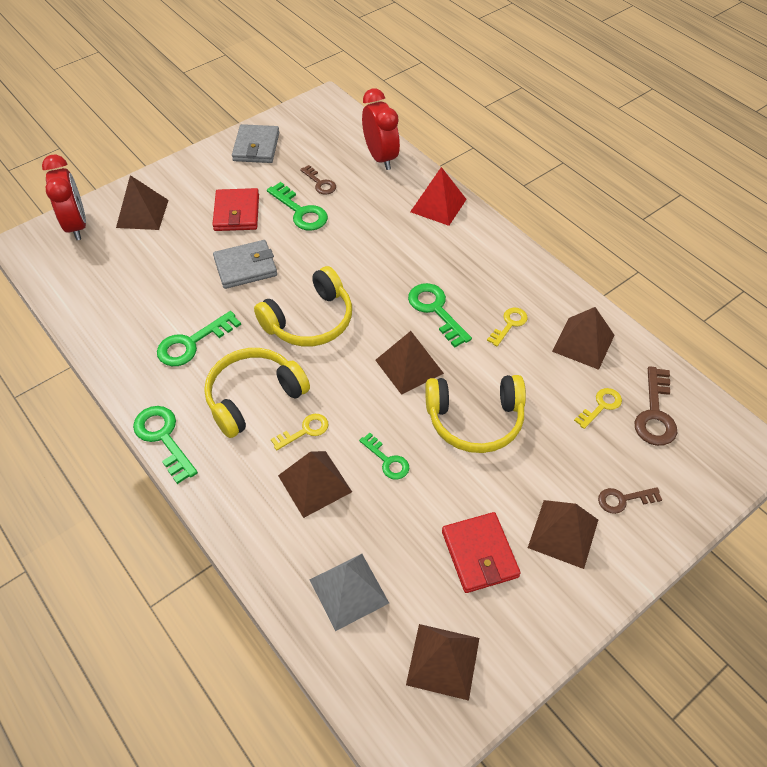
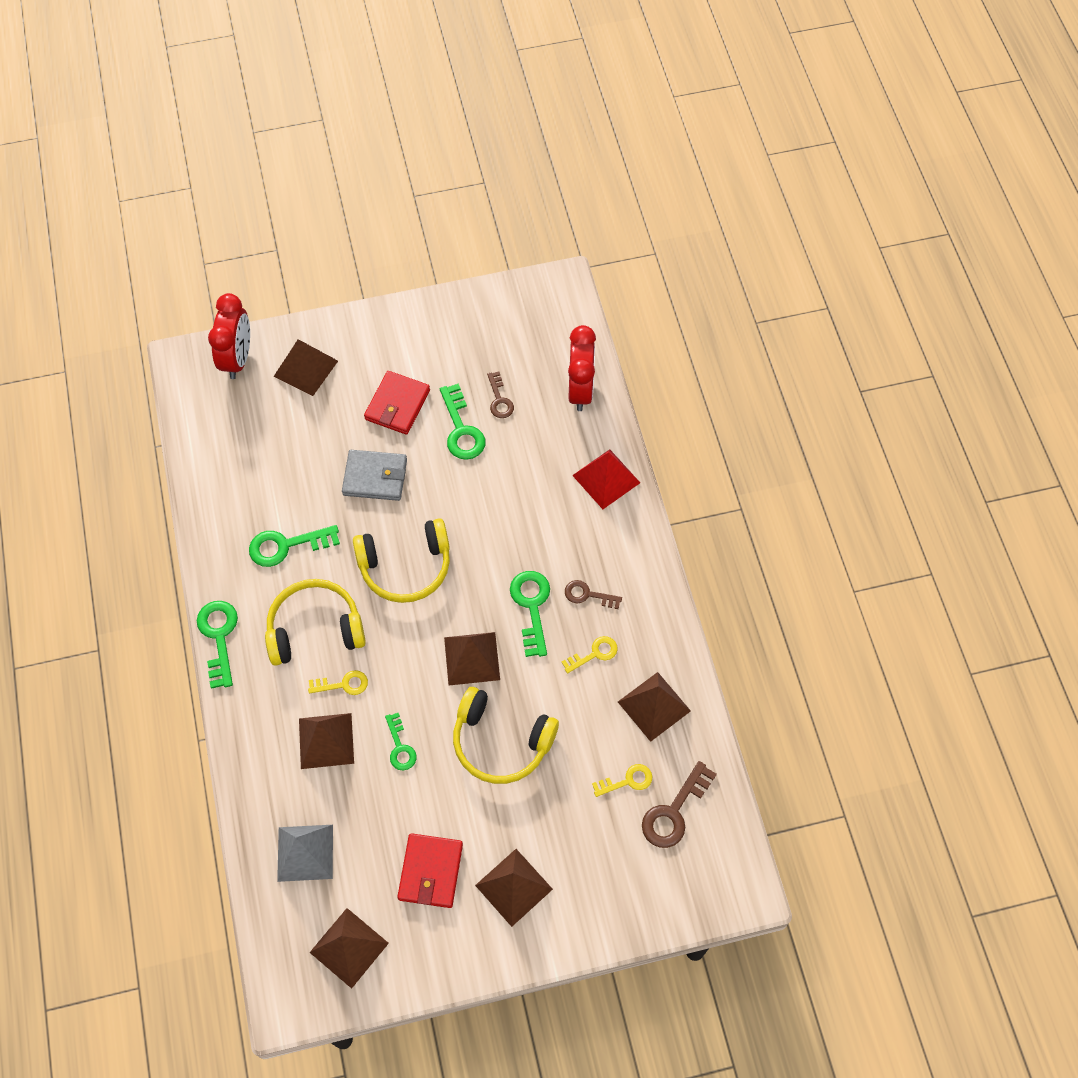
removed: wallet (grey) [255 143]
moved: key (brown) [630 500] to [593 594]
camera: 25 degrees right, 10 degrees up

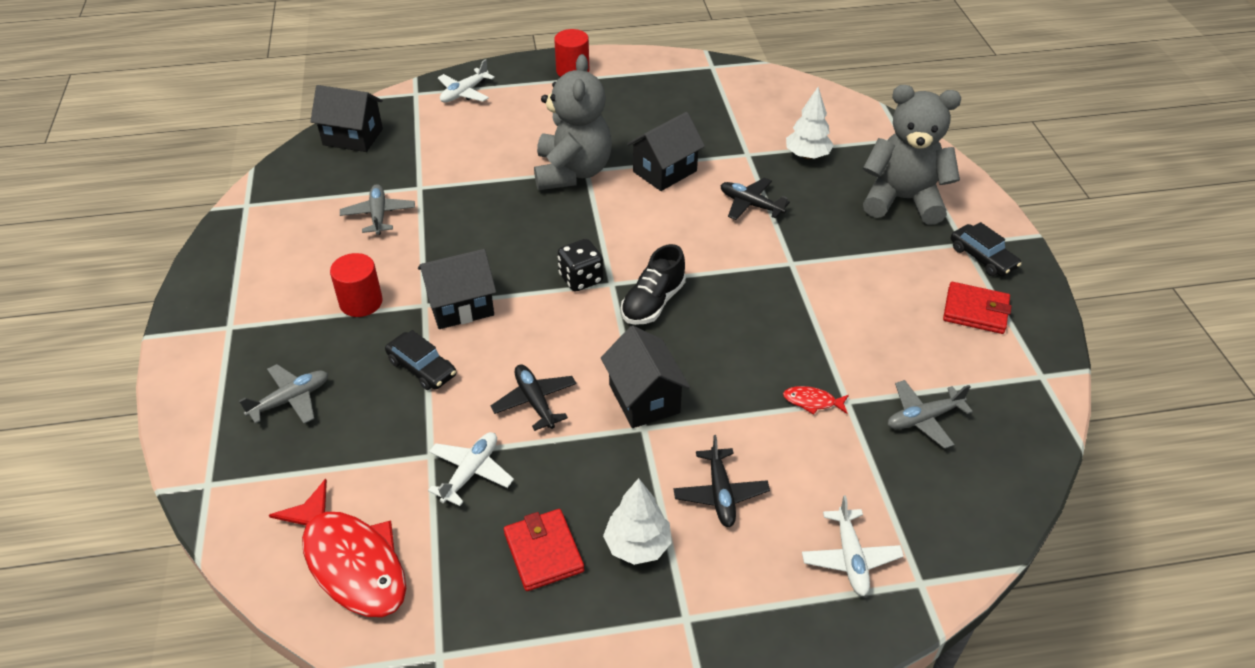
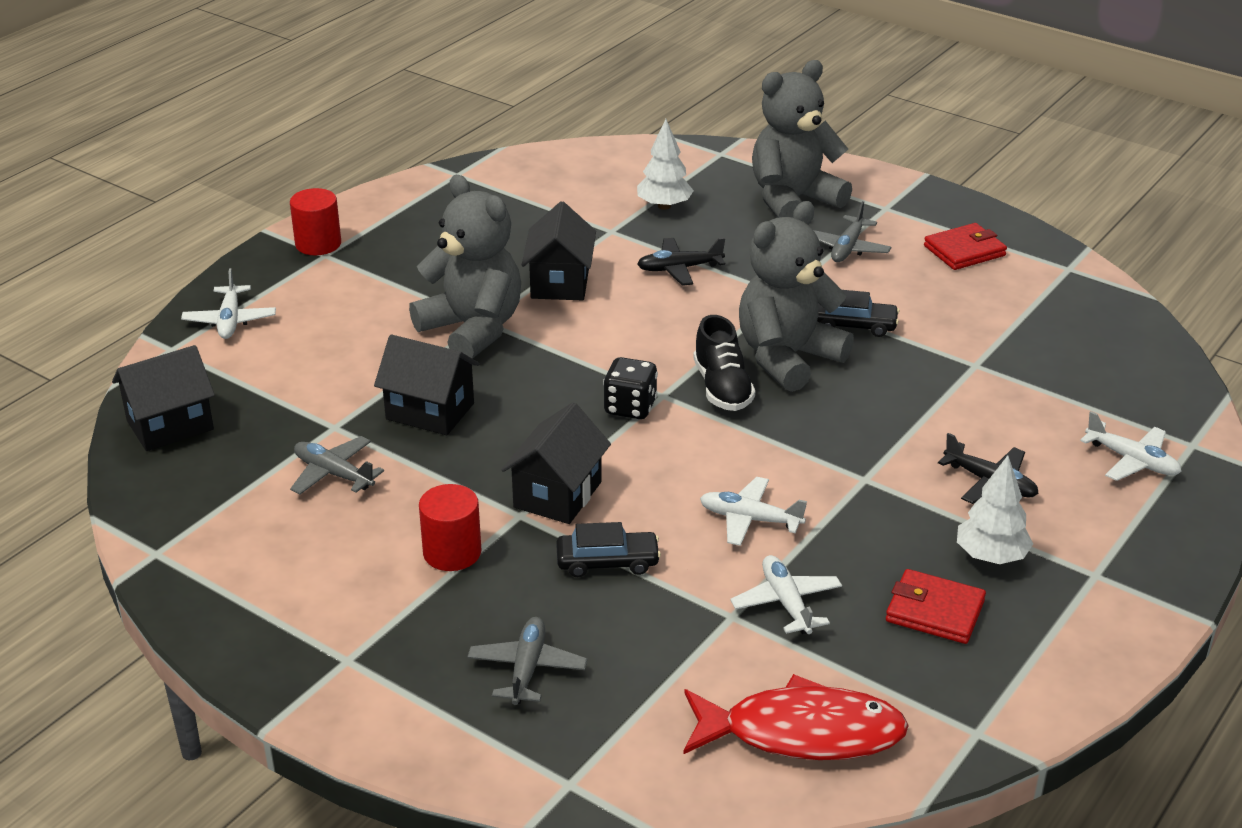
removed: fish (red) [816 400]
added: teddy bear (grey) [796 296]
moved: house (black) [645 377] to [427 385]; plane (grey) [930 414] to [852 231]; car (black) [986 249] to [858 313]
recoloured: plane (black) [533 398] to plane (white) [753 511]
camera: 45 degrees left, 10 degrees down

---

Copy exactly the lines from the line that has "moved: key (brown) [630 500] to [593 594]" through the last line of the entries above, inclusive, and no others. Pictures do not go in the copy.

◆ **Reply**
moved: key (brown) [630 500] to [593 594]
camera: 25 degrees right, 10 degrees up

removed: fish (red) [816 400]
added: teddy bear (grey) [796 296]
moved: house (black) [645 377] to [427 385]; plane (grey) [930 414] to [852 231]; car (black) [986 249] to [858 313]
recoloured: plane (black) [533 398] to plane (white) [753 511]
camera: 45 degrees left, 10 degrees down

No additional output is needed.